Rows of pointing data
------------------------------------------------------------

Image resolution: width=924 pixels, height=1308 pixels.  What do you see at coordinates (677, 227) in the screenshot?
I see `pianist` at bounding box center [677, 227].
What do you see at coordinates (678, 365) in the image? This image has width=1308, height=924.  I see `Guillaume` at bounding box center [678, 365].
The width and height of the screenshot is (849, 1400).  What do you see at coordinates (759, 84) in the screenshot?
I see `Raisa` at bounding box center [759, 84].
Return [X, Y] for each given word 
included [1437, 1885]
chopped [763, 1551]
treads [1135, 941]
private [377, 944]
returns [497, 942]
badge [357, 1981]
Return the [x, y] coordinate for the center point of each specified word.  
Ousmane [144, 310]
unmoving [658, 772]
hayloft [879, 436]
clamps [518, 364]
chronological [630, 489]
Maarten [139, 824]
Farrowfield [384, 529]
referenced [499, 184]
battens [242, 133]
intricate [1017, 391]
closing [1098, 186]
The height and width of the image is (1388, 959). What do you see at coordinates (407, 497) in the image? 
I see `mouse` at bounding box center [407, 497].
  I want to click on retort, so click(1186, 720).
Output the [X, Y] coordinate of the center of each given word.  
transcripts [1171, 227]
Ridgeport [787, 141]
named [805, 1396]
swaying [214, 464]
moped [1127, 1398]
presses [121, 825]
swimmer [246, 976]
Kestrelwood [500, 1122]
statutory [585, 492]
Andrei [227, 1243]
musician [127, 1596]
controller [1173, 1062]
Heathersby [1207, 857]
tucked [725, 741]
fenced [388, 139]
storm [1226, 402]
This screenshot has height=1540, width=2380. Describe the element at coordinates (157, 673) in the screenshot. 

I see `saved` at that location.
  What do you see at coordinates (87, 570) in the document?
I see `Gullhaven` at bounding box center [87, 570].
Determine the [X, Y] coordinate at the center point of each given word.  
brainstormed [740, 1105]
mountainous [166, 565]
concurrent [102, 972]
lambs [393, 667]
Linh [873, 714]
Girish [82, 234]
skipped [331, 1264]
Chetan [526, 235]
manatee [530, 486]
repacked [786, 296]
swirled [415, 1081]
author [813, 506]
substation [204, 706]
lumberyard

------------------------------------------------------------

Given task: Print the lines above exactly as they appear, starting with the line containing "Return [X, Y] for each given word" and going on through the line containing "presses [121, 825]".

Written answer:
Return [X, Y] for each given word 
included [1437, 1885]
chopped [763, 1551]
treads [1135, 941]
private [377, 944]
returns [497, 942]
badge [357, 1981]
Return the [x, y] coordinate for the center point of each specified word.  
Ousmane [144, 310]
unmoving [658, 772]
hayloft [879, 436]
clamps [518, 364]
chronological [630, 489]
Maarten [139, 824]
Farrowfield [384, 529]
referenced [499, 184]
battens [242, 133]
intricate [1017, 391]
closing [1098, 186]
The height and width of the image is (1388, 959). What do you see at coordinates (407, 497) in the image? 
I see `mouse` at bounding box center [407, 497].
  I want to click on retort, so click(1186, 720).
Output the [X, Y] coordinate of the center of each given word.  
transcripts [1171, 227]
Ridgeport [787, 141]
named [805, 1396]
swaying [214, 464]
moped [1127, 1398]
presses [121, 825]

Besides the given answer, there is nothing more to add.